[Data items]
⁂
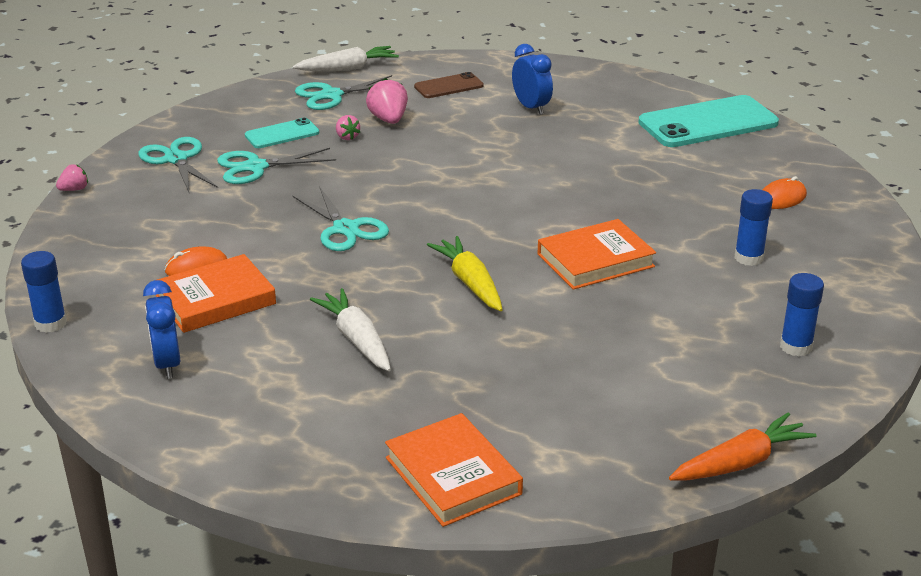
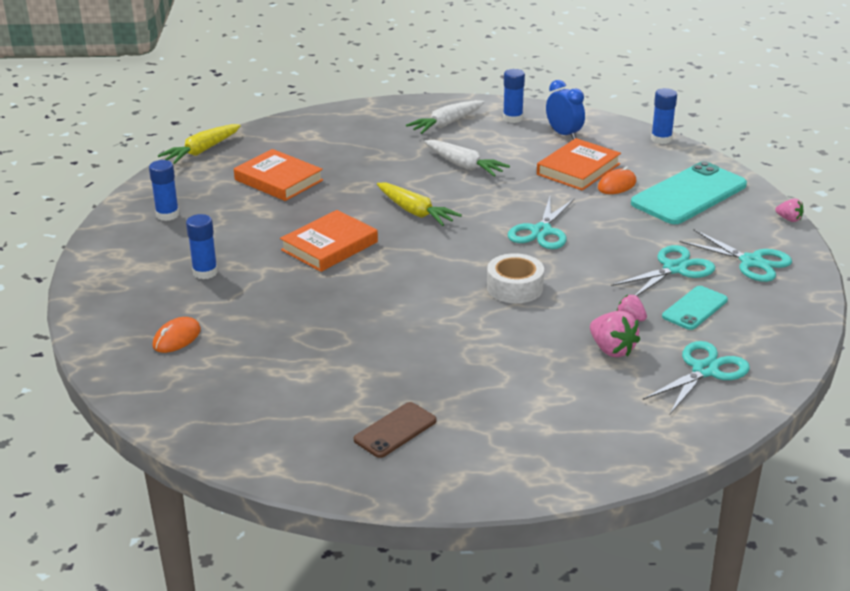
camera: 160 degrees right, 0 degrees up
(74, 189) = (789, 219): pink strawberry -> pink strawberry turned 90 degrees counterclockwise
(206, 416) = (512, 118): none -> blue glue stick
(345, 229) = (541, 231): turquoise scissors -> turquoise scissors turned 105 degrees counterclockwise
(347, 68) = (734, 418): white carrot -> white carrot (446, 124)
(426, 180) = (515, 287): none -> white tape
(448, 86) = (591, 416): brown phone -> brown phone (395, 430)
(453, 476) = (359, 120): orange book -> orange book (278, 180)
(531, 107) = (475, 403): blue clock -> none
(708, 123) = (264, 425): turquoise phone -> turquoise phone (689, 194)
(740, 463) = (202, 151): orange carrot -> yellow carrot

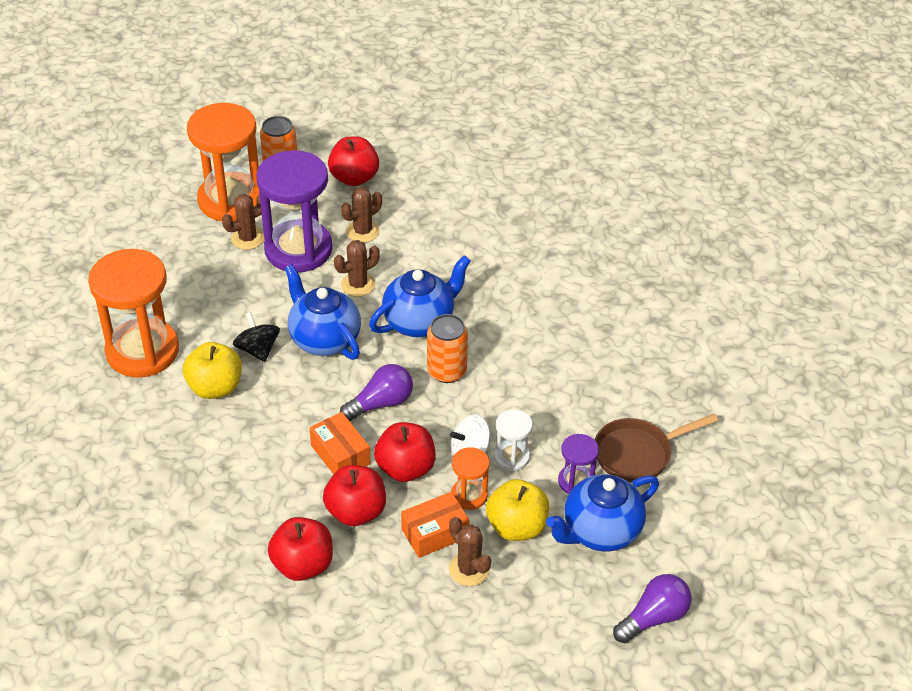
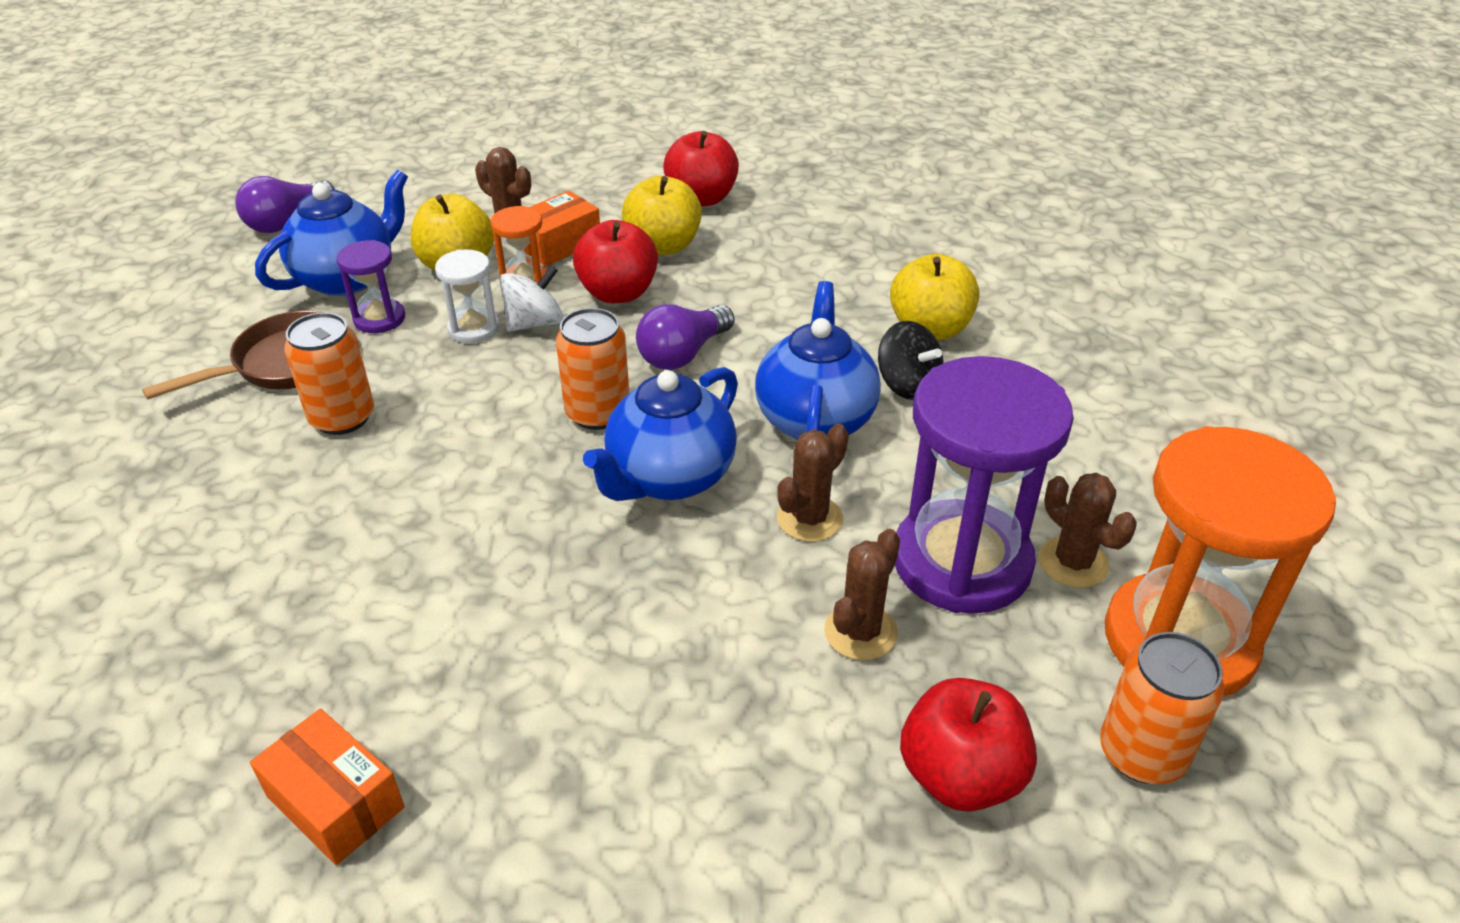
camera: 165 degrees right, 5 degrees down
(142, 351) = (1071, 351): orange hourglass -> none
(247, 238) = (1073, 563): brown cactus -> brown cactus turned 75 degrees counterclockwise
(324, 339) = (815, 419): blue teapot -> blue teapot turned 120 degrees counterclockwise
(340, 454) = (711, 291): orange box -> orange box (335, 802)
(356, 511) = (663, 246): red apple -> yellow apple
(598, 401) = (342, 418): none -> orange can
⁂
_Task to carry out_. All that is needed is an exact copy of the lines from the top of the entries through the line containing "(426, 180) = (515, 287): none -> white tape", pictures left out.

_Answer to this exercise_.
camera: 160 degrees right, 0 degrees up
(74, 189) = (789, 219): pink strawberry -> pink strawberry turned 90 degrees counterclockwise
(206, 416) = (512, 118): none -> blue glue stick
(345, 229) = (541, 231): turquoise scissors -> turquoise scissors turned 105 degrees counterclockwise
(347, 68) = (734, 418): white carrot -> white carrot (446, 124)
(426, 180) = (515, 287): none -> white tape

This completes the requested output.